----- Given information

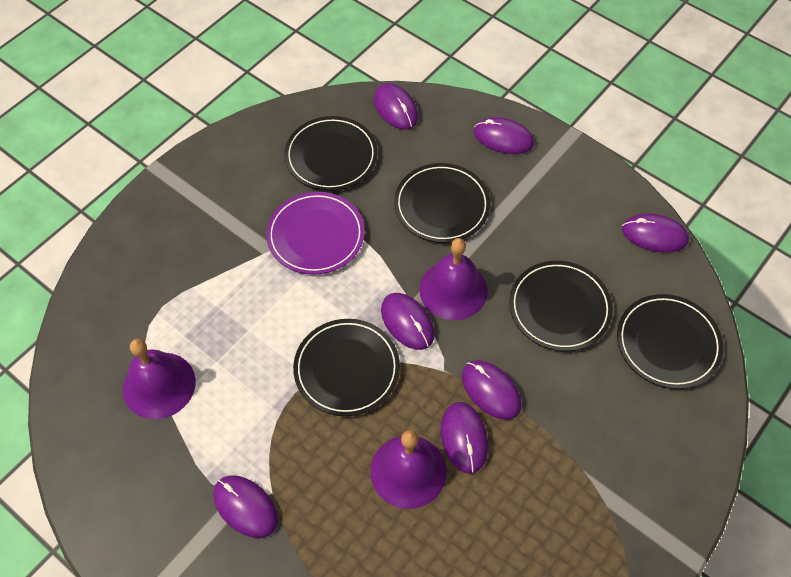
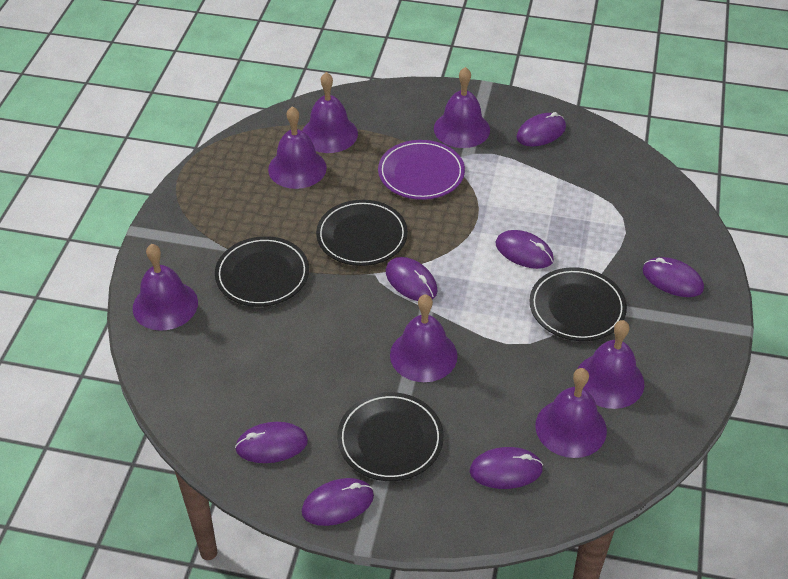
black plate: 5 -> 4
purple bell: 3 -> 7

----------
----- Given information

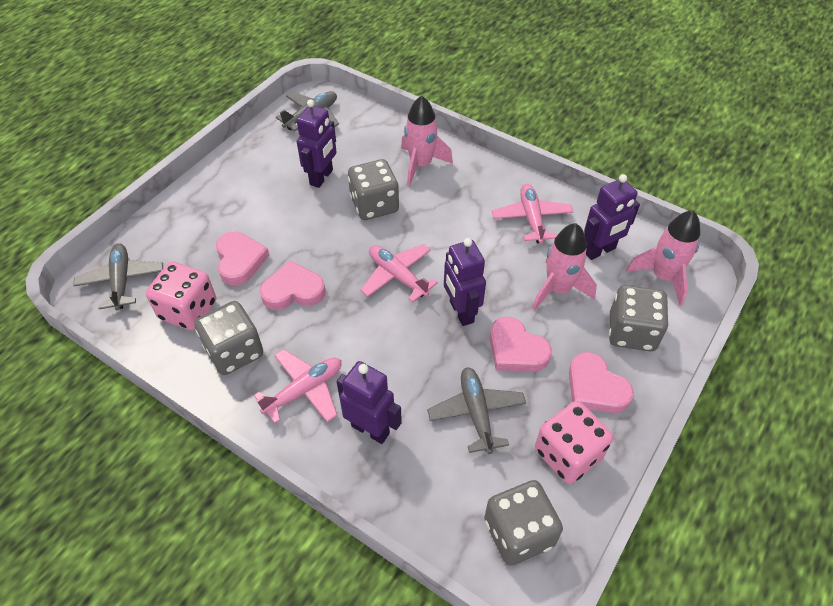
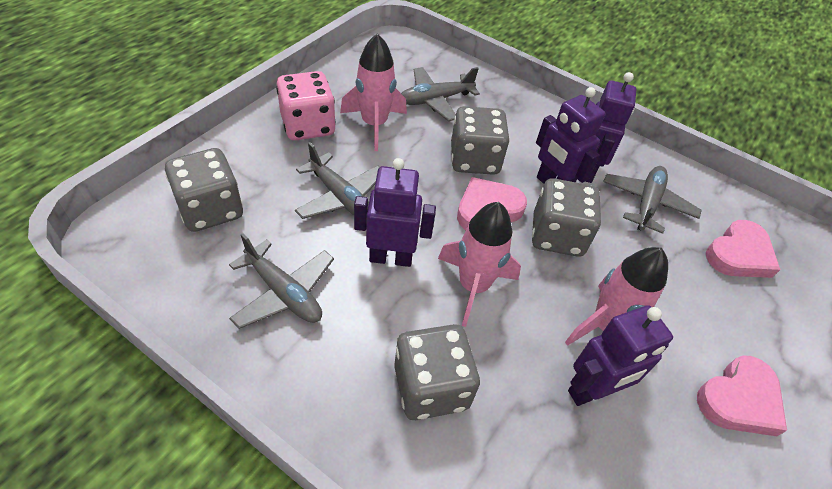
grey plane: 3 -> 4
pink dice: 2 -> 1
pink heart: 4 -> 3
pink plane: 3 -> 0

----------
----- Given information

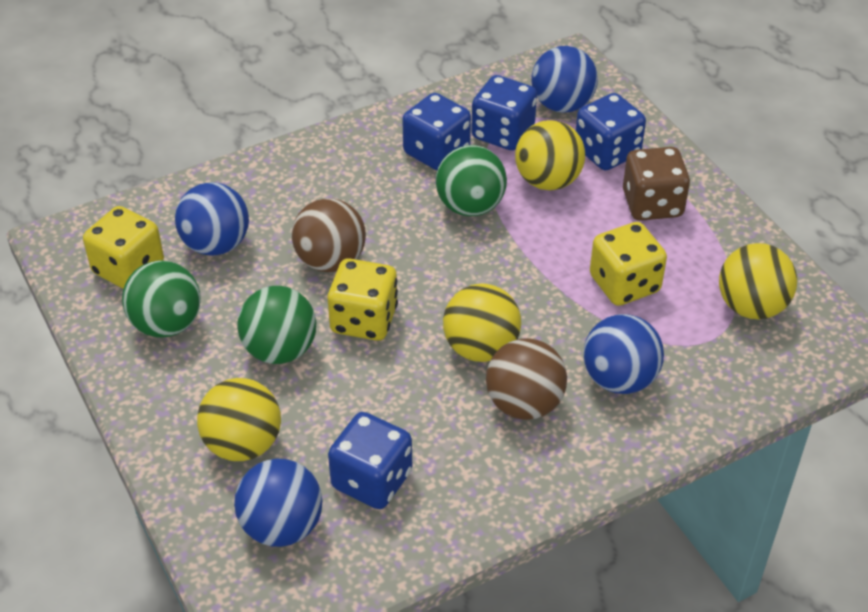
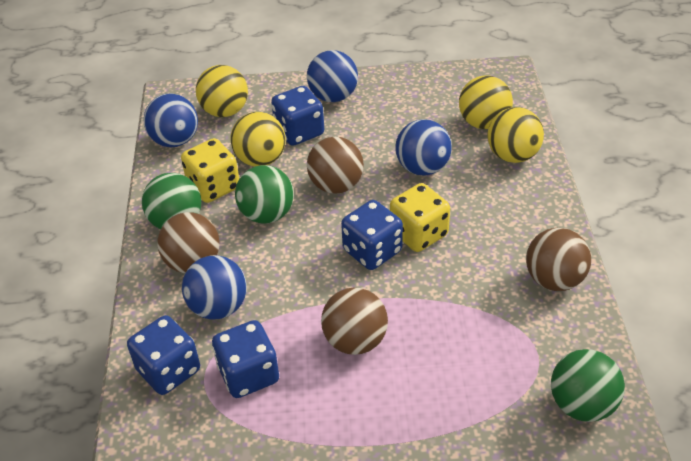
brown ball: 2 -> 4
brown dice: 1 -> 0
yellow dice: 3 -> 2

----------

Exercise prompt:
Could you repeat exactly the lines above from the line with "grey plane: 3 -> 4" up to and including the line with "pink plane: 3 -> 0", and only those?

Written solution:
grey plane: 3 -> 4
pink dice: 2 -> 1
pink heart: 4 -> 3
pink plane: 3 -> 0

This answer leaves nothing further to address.